WHAT YOU WILL DO: State only how many lines of the records contain the string "change".

MATERIAL PROVIDED:
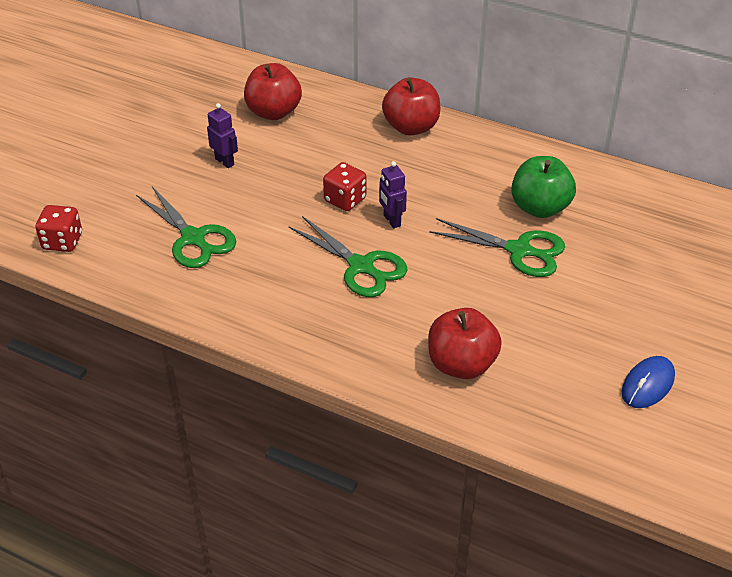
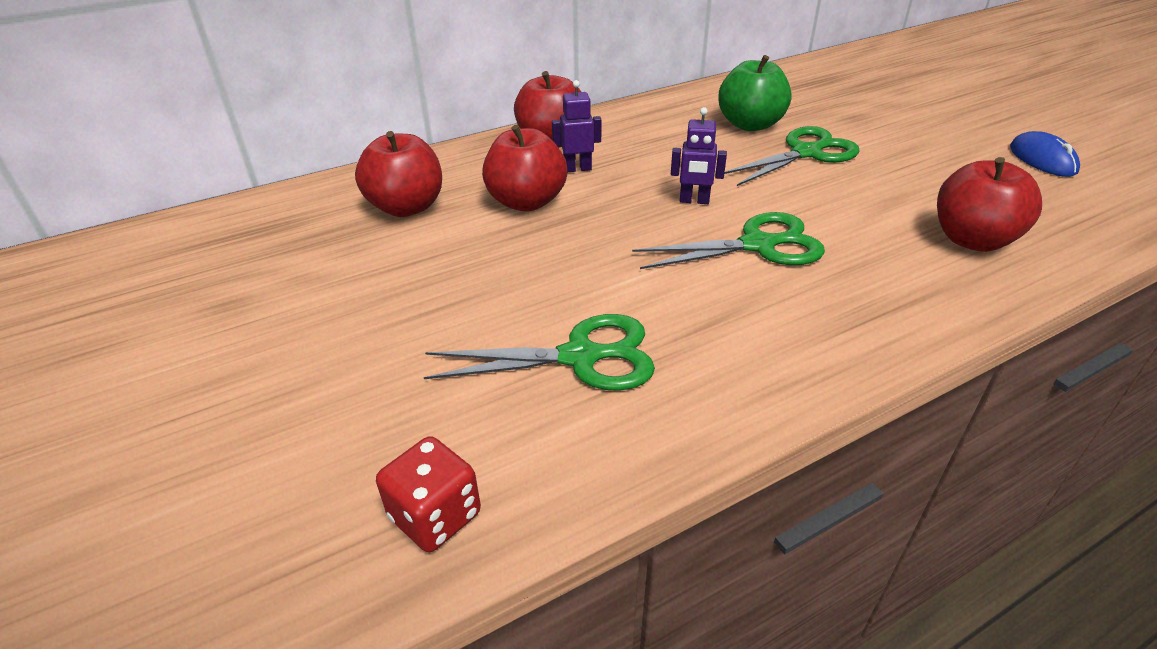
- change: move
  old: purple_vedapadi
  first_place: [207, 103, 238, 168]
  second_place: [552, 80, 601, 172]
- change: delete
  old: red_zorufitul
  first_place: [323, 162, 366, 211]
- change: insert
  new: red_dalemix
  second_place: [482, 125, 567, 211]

SOLVED EXERCISE: 3